[Records]

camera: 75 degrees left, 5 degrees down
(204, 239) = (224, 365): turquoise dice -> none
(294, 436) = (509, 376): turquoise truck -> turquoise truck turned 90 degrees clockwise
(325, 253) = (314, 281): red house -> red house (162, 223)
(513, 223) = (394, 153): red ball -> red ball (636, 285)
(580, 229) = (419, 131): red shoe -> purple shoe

[/Records]

Transcribe every entry in the listing, word for word.

camera: 75 degrees left, 5 degrees down
(204, 239) = (224, 365): turquoise dice -> none
(294, 436) = (509, 376): turquoise truck -> turquoise truck turned 90 degrees clockwise
(325, 253) = (314, 281): red house -> red house (162, 223)
(513, 223) = (394, 153): red ball -> red ball (636, 285)
(580, 229) = (419, 131): red shoe -> purple shoe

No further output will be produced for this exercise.